> [BRIEF]: Each line of the records that follow must come back exactly, with pictures skipped.

> [RECORDS FOR PROCESSING]:

Segment Open

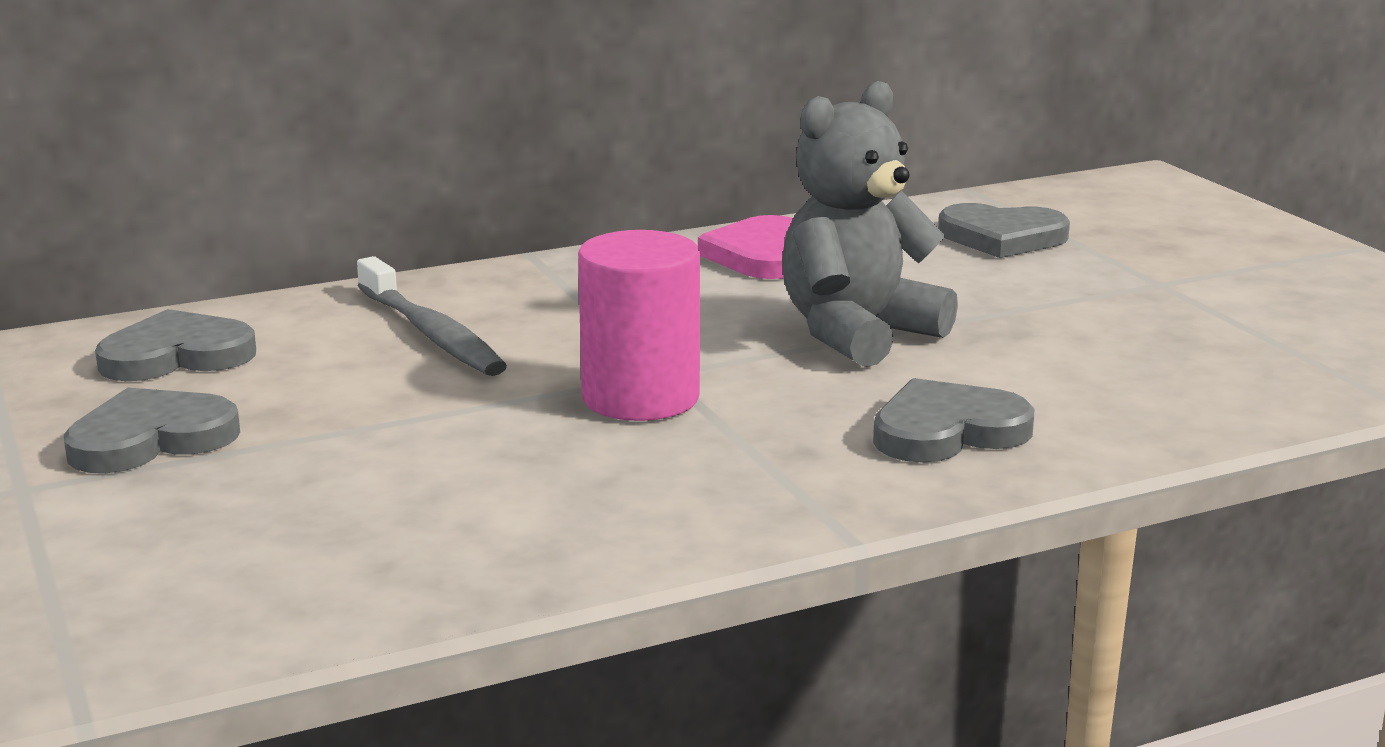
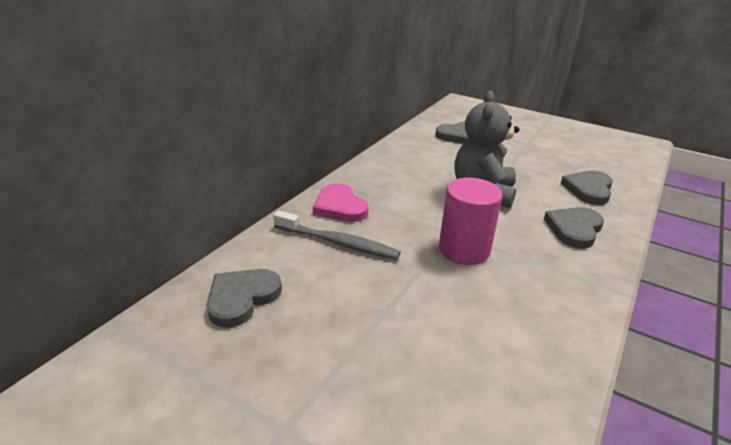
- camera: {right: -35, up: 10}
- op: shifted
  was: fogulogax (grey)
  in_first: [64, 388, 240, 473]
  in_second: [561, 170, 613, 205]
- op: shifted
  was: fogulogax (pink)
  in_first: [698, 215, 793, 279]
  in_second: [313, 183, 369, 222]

Segment Closed

> [ANSWER TO THE PROBLEM]:
- camera: {right: -35, up: 10}
- op: shifted
  was: fogulogax (grey)
  in_first: [64, 388, 240, 473]
  in_second: [561, 170, 613, 205]
- op: shifted
  was: fogulogax (pink)
  in_first: [698, 215, 793, 279]
  in_second: [313, 183, 369, 222]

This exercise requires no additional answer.